*** Opening of Available data ***

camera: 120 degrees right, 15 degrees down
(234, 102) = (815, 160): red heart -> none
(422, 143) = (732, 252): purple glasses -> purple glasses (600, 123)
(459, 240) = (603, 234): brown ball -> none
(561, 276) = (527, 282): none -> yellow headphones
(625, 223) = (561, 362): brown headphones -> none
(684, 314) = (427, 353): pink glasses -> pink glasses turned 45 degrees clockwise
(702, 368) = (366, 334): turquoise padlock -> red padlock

*** Close of Available data ***
*** Opening of Available data ***

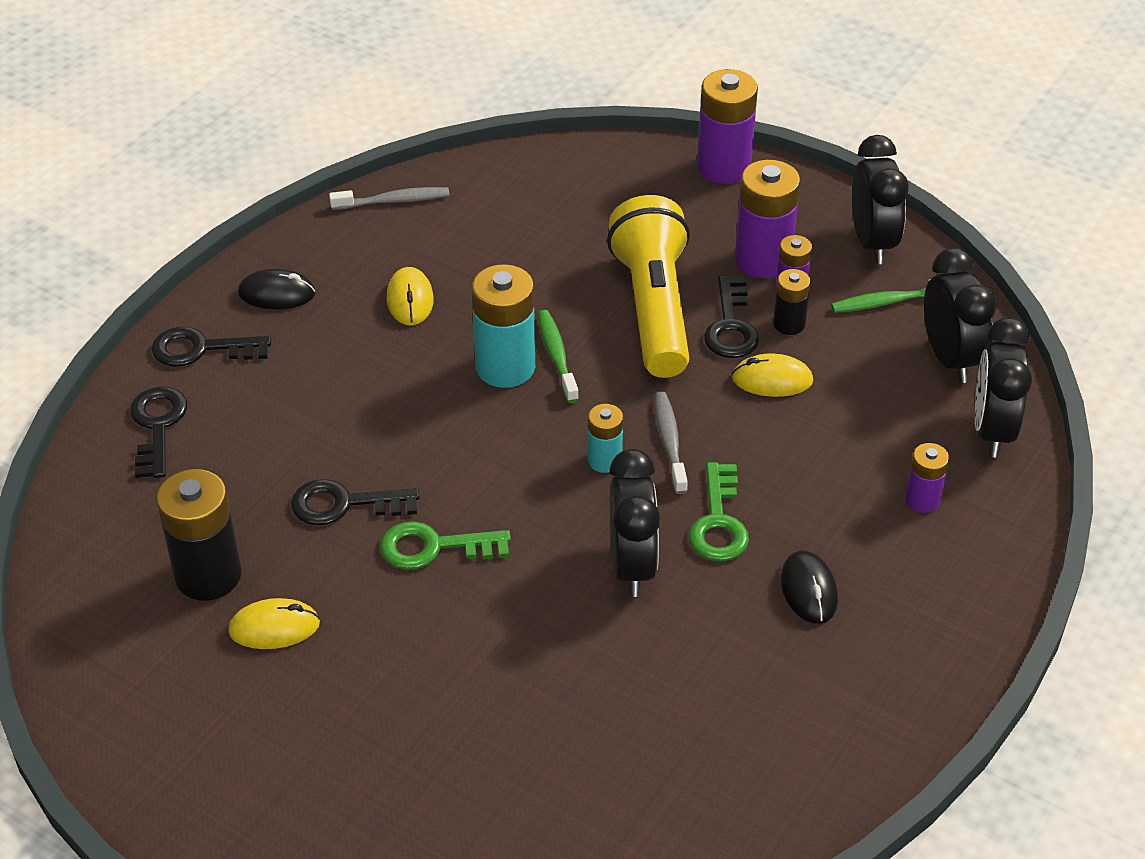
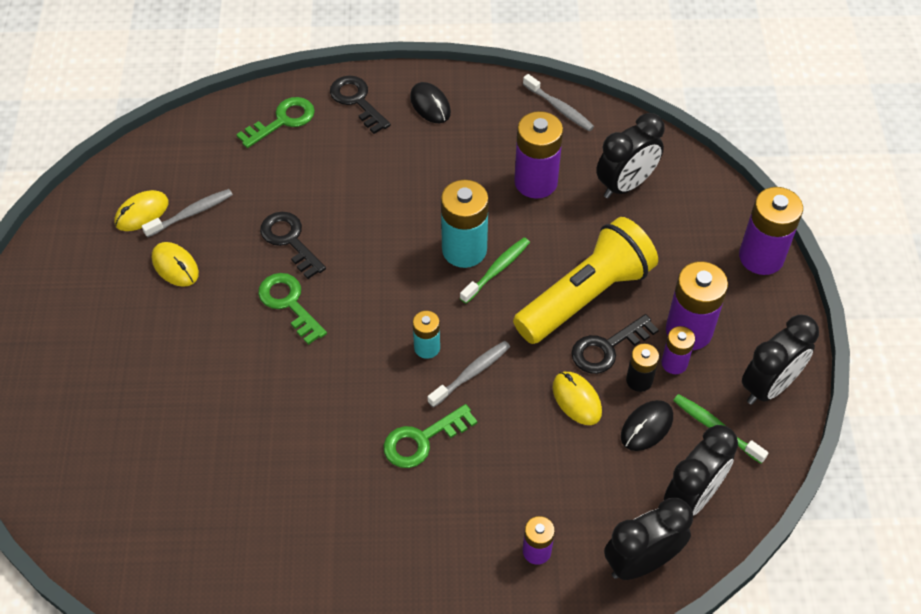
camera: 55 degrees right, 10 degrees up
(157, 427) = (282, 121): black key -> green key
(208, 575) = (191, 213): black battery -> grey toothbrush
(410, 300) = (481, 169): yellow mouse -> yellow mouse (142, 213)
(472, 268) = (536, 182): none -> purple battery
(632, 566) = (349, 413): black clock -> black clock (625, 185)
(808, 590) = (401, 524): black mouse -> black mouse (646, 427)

*** Close of Available data ***

What this task involves: Retype only this portion of the data above: the line containing "(234, 102) = (815, 160): red heart -> none", the line containing "(702, 368) = (366, 334): turquoise", and all lines between them, exactly.

Answer to the exercise:
(234, 102) = (815, 160): red heart -> none
(422, 143) = (732, 252): purple glasses -> purple glasses (600, 123)
(459, 240) = (603, 234): brown ball -> none
(561, 276) = (527, 282): none -> yellow headphones
(625, 223) = (561, 362): brown headphones -> none
(684, 314) = (427, 353): pink glasses -> pink glasses turned 45 degrees clockwise
(702, 368) = (366, 334): turquoise padlock -> red padlock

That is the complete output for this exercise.